**Assignment**: Would you please copy the part of the material below that opens with the line containing "R106: 22 (+5V, n16) -> 27 (+5V, n16)" and closes with the line containing "V101: 5V (plus"? Copy it exactly, and only it.

**Data to use**:
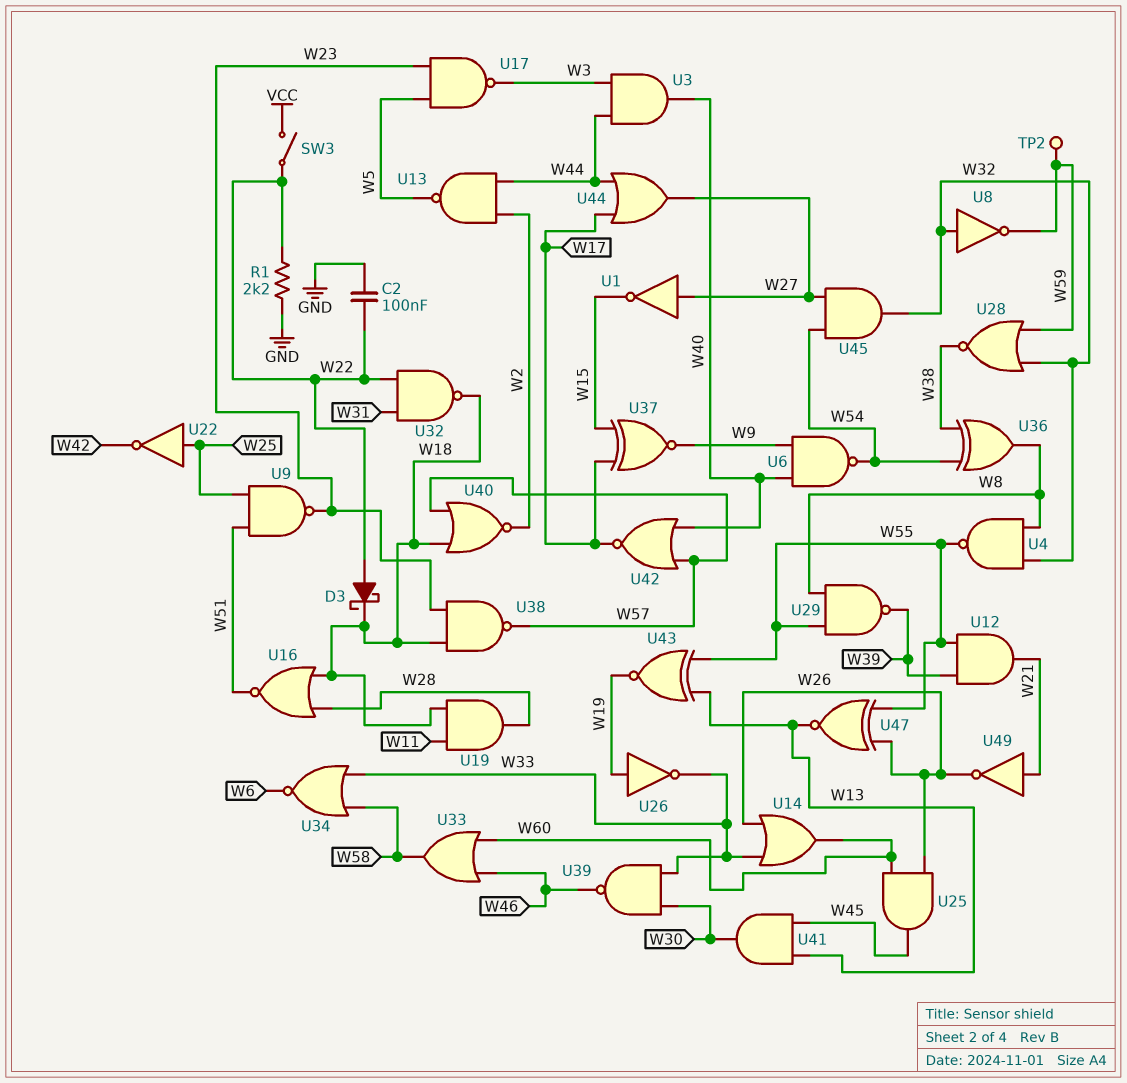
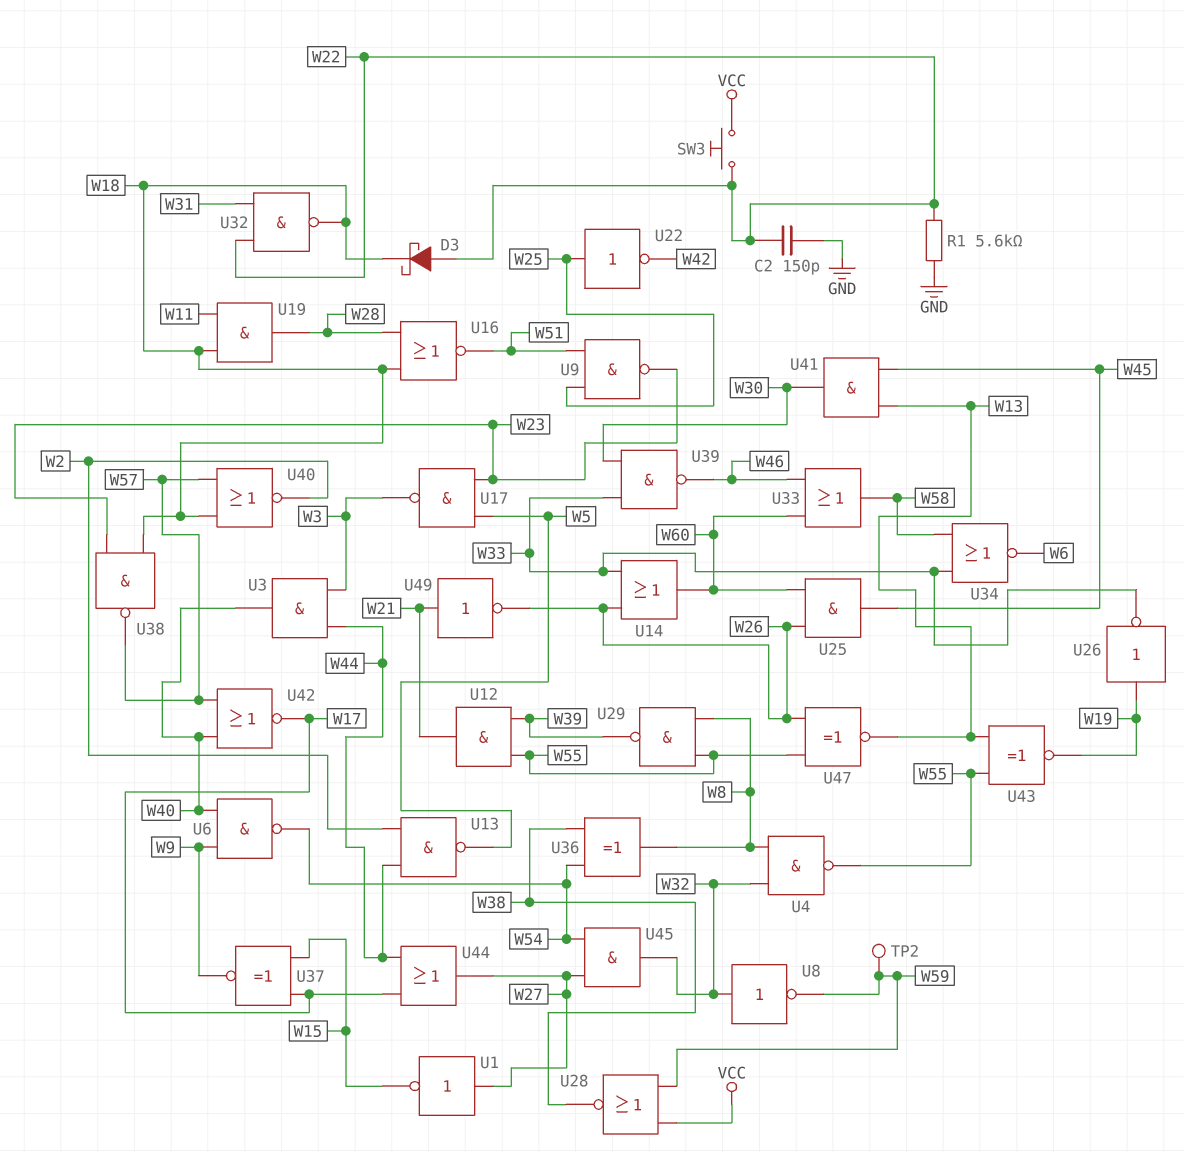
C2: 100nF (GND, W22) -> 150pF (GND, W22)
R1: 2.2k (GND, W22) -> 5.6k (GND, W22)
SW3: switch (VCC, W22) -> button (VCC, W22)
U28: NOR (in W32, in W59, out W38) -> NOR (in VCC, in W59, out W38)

* * *

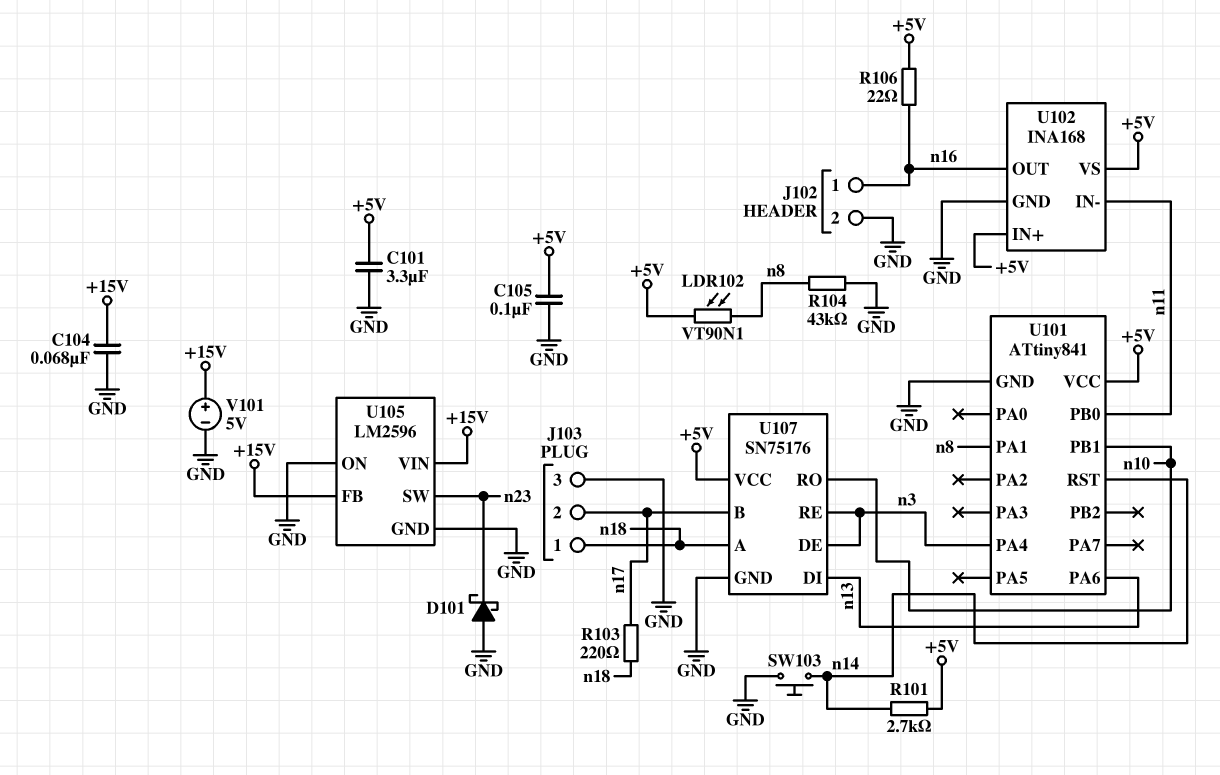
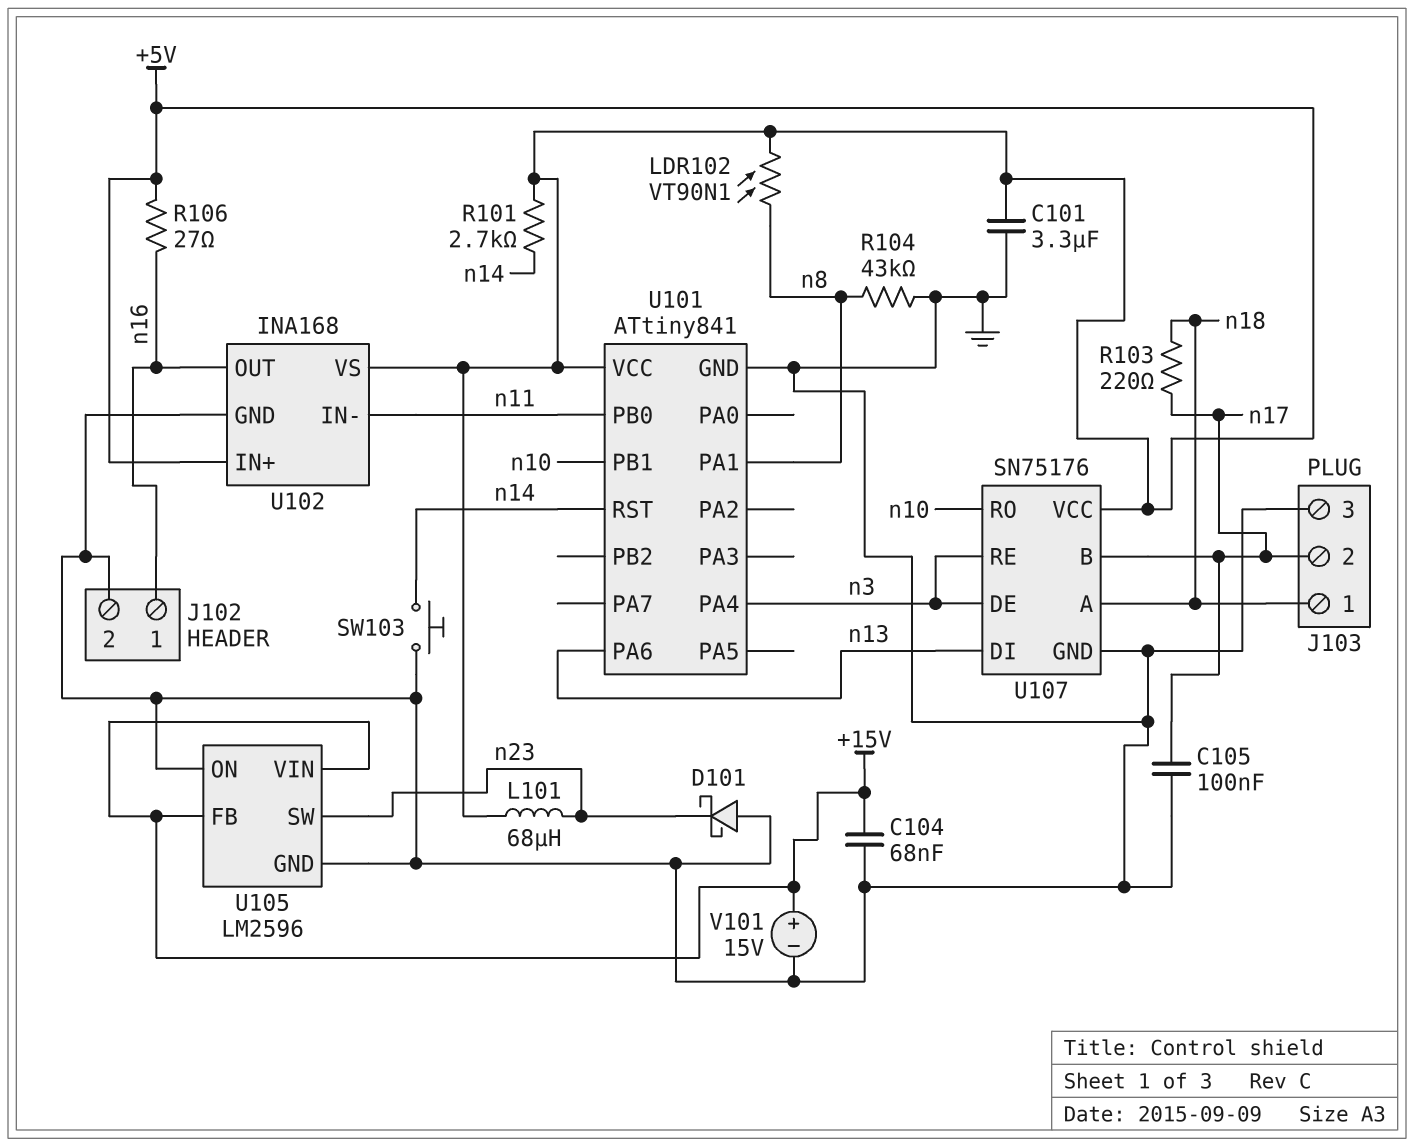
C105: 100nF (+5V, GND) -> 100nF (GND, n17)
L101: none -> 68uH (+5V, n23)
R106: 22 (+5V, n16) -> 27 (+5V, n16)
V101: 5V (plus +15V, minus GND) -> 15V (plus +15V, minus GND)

**Reply to the task**:
R106: 22 (+5V, n16) -> 27 (+5V, n16)
V101: 5V (plus +15V, minus GND) -> 15V (plus +15V, minus GND)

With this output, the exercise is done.